Before you return the entries below, strip out the pictures and keep all else exact.
Data below:
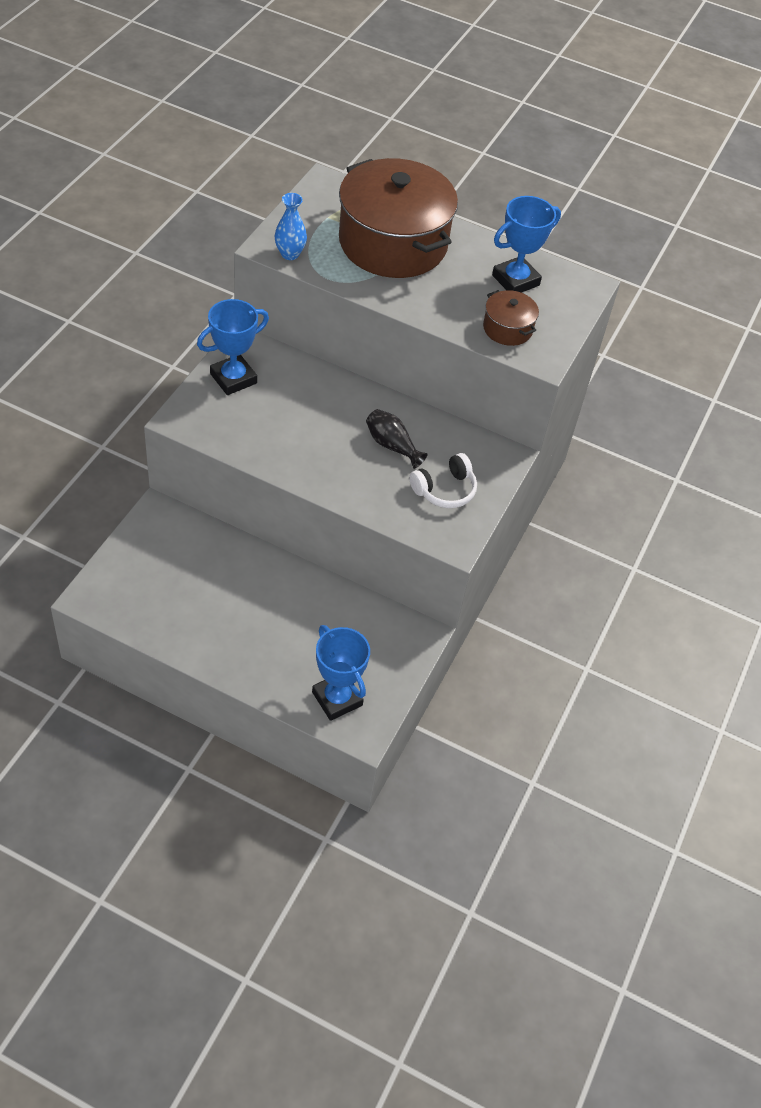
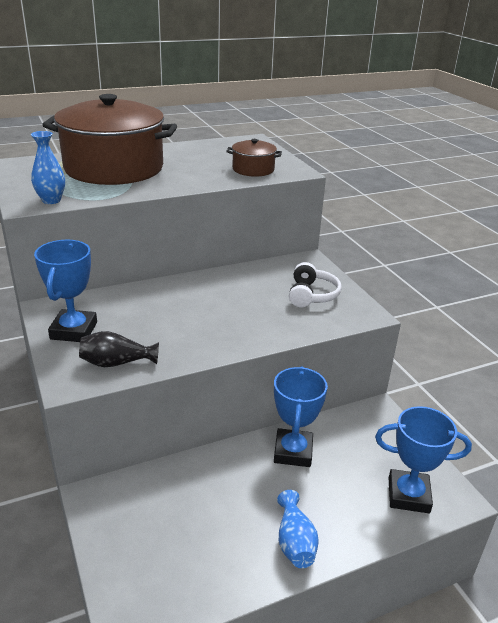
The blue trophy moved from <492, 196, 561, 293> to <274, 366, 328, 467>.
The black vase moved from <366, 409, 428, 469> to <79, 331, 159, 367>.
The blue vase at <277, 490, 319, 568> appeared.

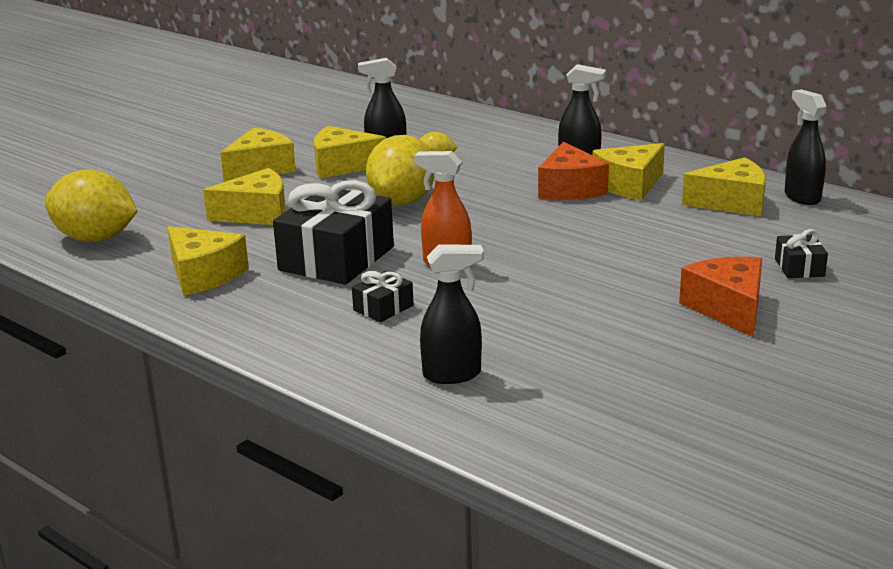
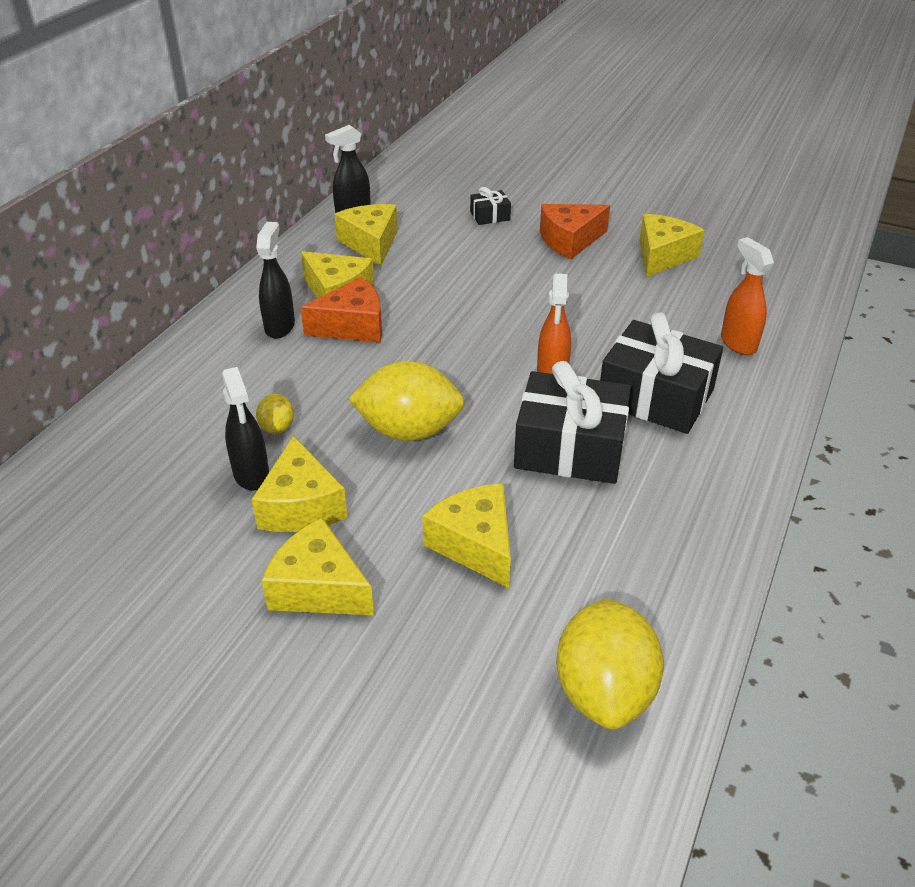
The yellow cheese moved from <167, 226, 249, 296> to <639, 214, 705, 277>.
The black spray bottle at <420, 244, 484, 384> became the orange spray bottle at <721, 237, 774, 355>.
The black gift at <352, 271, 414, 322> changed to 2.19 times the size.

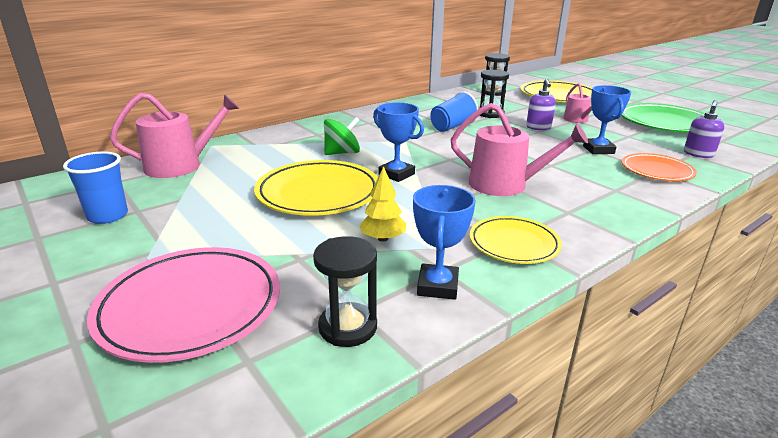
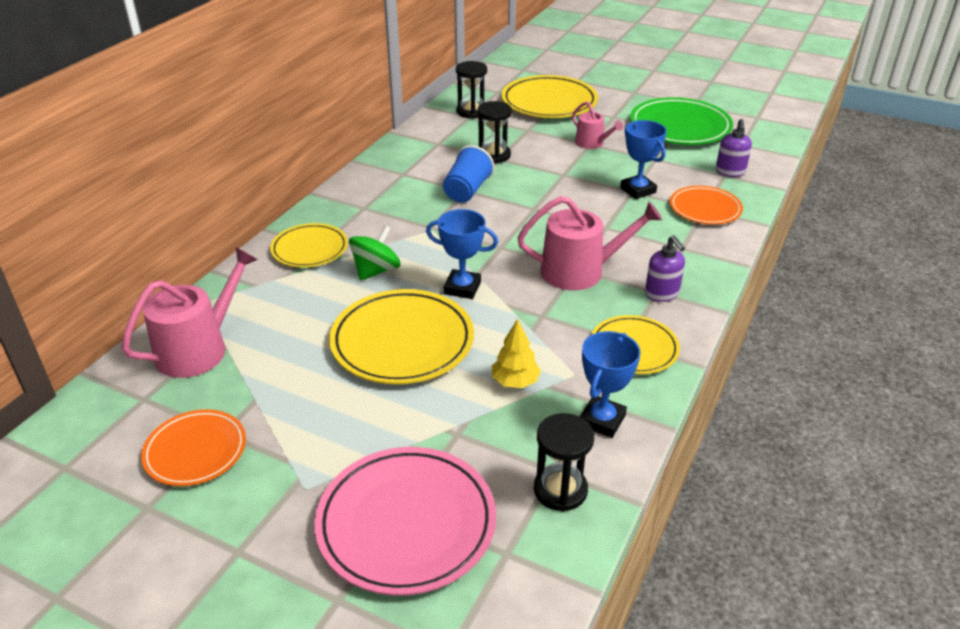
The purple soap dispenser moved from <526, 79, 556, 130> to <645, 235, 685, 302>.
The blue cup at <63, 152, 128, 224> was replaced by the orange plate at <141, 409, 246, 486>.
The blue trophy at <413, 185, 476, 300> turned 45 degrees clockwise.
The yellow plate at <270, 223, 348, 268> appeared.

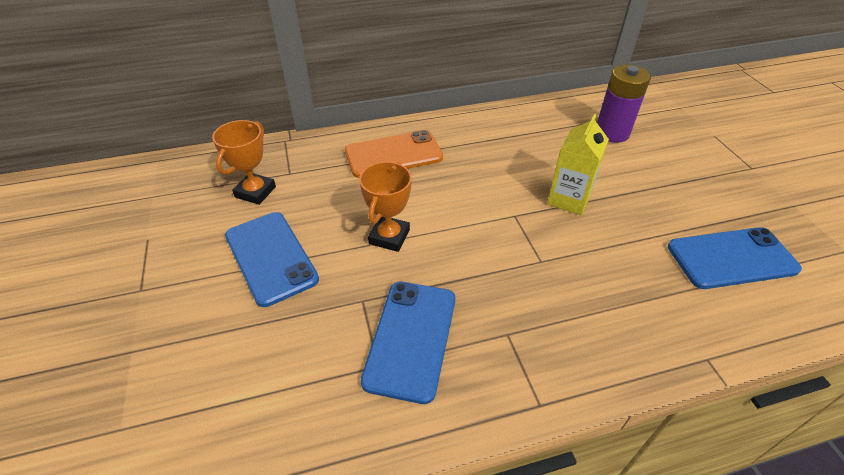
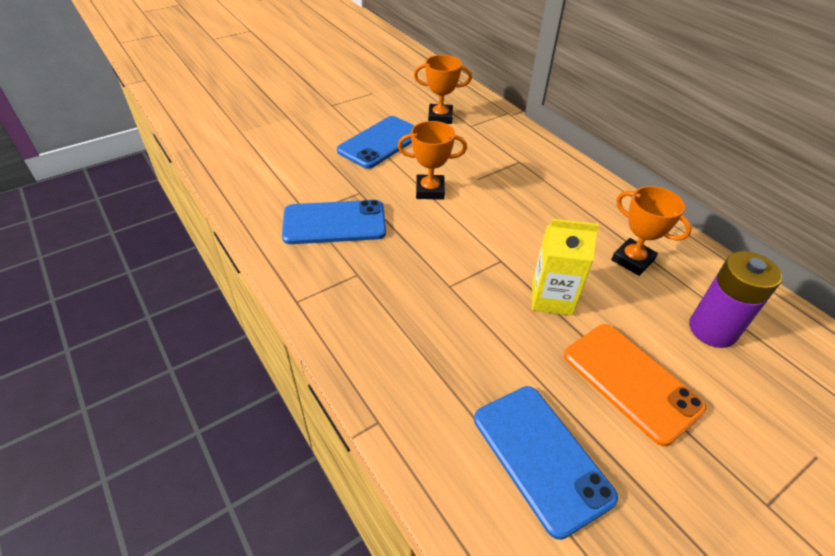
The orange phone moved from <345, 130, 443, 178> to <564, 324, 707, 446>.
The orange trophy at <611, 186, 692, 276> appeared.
End of Data.
■ Solution for this task:
The blue trophy moved from <492, 196, 561, 293> to <274, 366, 328, 467>.
The black vase moved from <366, 409, 428, 469> to <79, 331, 159, 367>.
The blue vase at <277, 490, 319, 568> appeared.

The yellow cheese moved from <167, 226, 249, 296> to <639, 214, 705, 277>.
The black spray bottle at <420, 244, 484, 384> became the orange spray bottle at <721, 237, 774, 355>.
The black gift at <352, 271, 414, 322> changed to 2.19 times the size.

The purple soap dispenser moved from <526, 79, 556, 130> to <645, 235, 685, 302>.
The blue cup at <63, 152, 128, 224> was replaced by the orange plate at <141, 409, 246, 486>.
The blue trophy at <413, 185, 476, 300> turned 45 degrees clockwise.
The yellow plate at <270, 223, 348, 268> appeared.

The orange phone moved from <345, 130, 443, 178> to <564, 324, 707, 446>.
The orange trophy at <611, 186, 692, 276> appeared.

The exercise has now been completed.